[Before and after images]

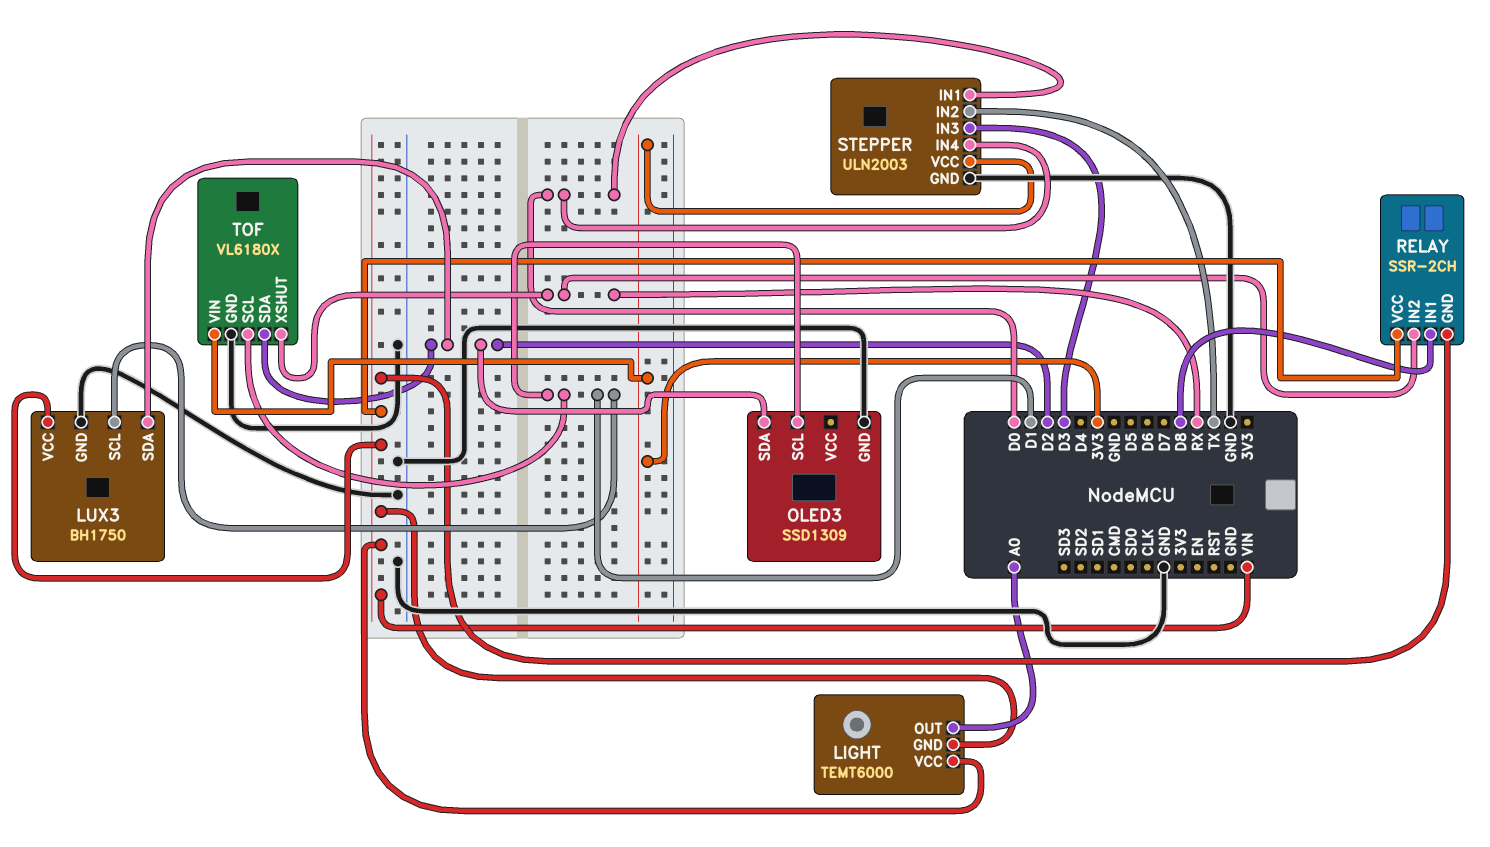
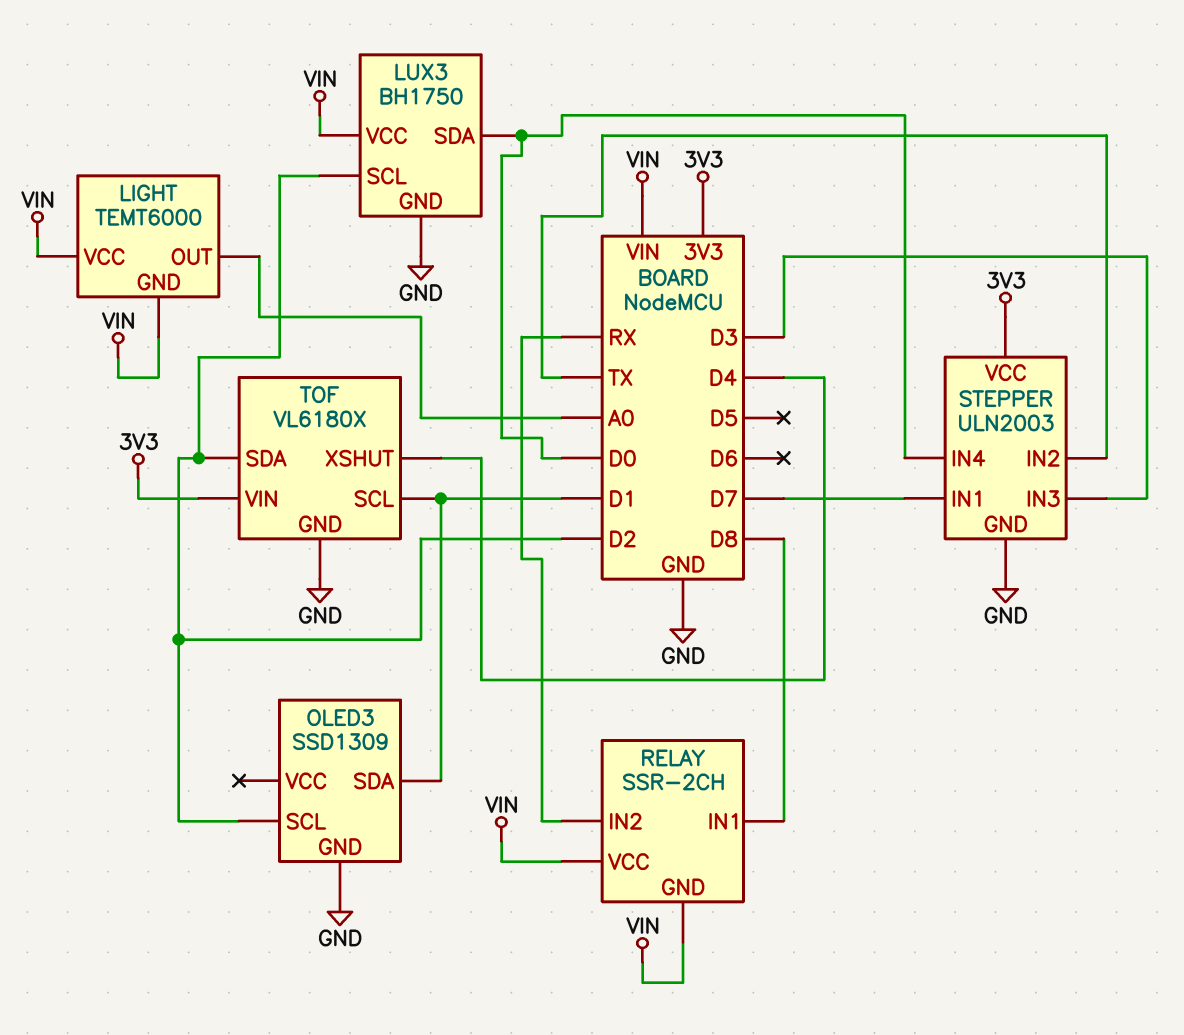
LUX3 pin SCL: D1 -> D2
LUX3 pin SDA: D2 -> D0
OLED3 pin SCL: D1 -> D2
OLED3 pin SDA: D2 -> D1
STEPPER pin IN1: D0 -> D7
TOF pin XSHUT: RX -> D4

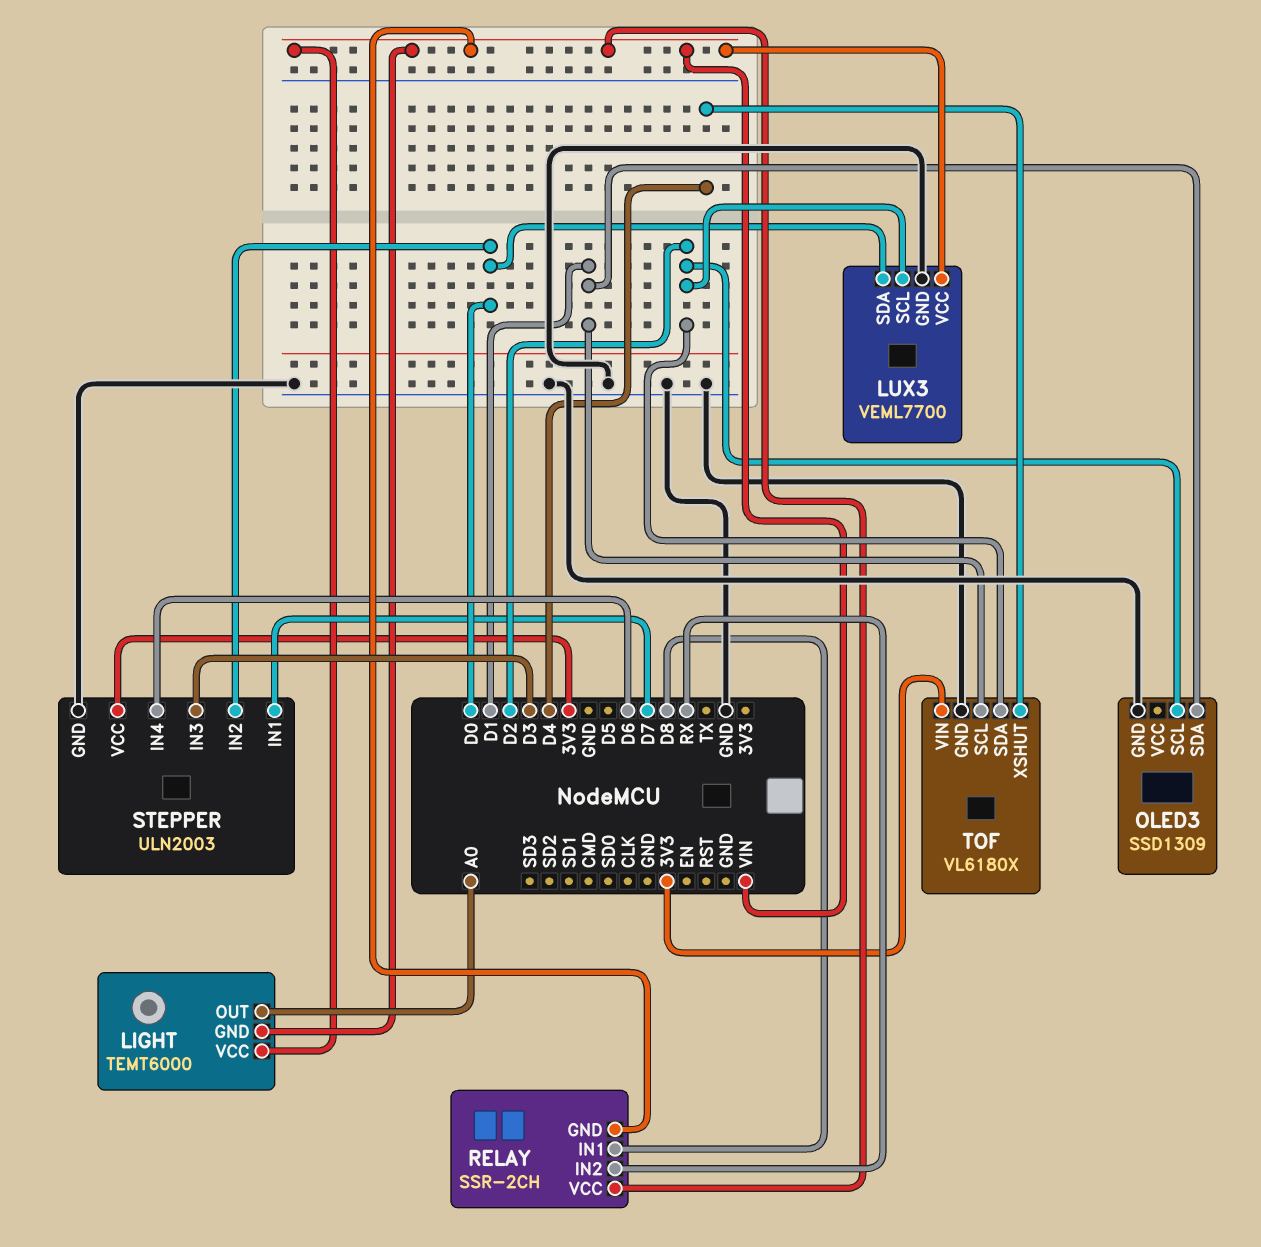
LUX3: BH1750 -> VEML7700
STEPPER pin IN2: TX -> D0
STEPPER pin IN4: D0 -> D6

**EXERCISE DESCRIPTION**
Restate each entry verbatim and skip every image.

**COMPLETED EXERCISE**
LUX3 pin SCL: D1 -> D2
LUX3 pin SDA: D2 -> D0
OLED3 pin SCL: D1 -> D2
OLED3 pin SDA: D2 -> D1
STEPPER pin IN1: D0 -> D7
TOF pin XSHUT: RX -> D4

LUX3: BH1750 -> VEML7700
STEPPER pin IN2: TX -> D0
STEPPER pin IN4: D0 -> D6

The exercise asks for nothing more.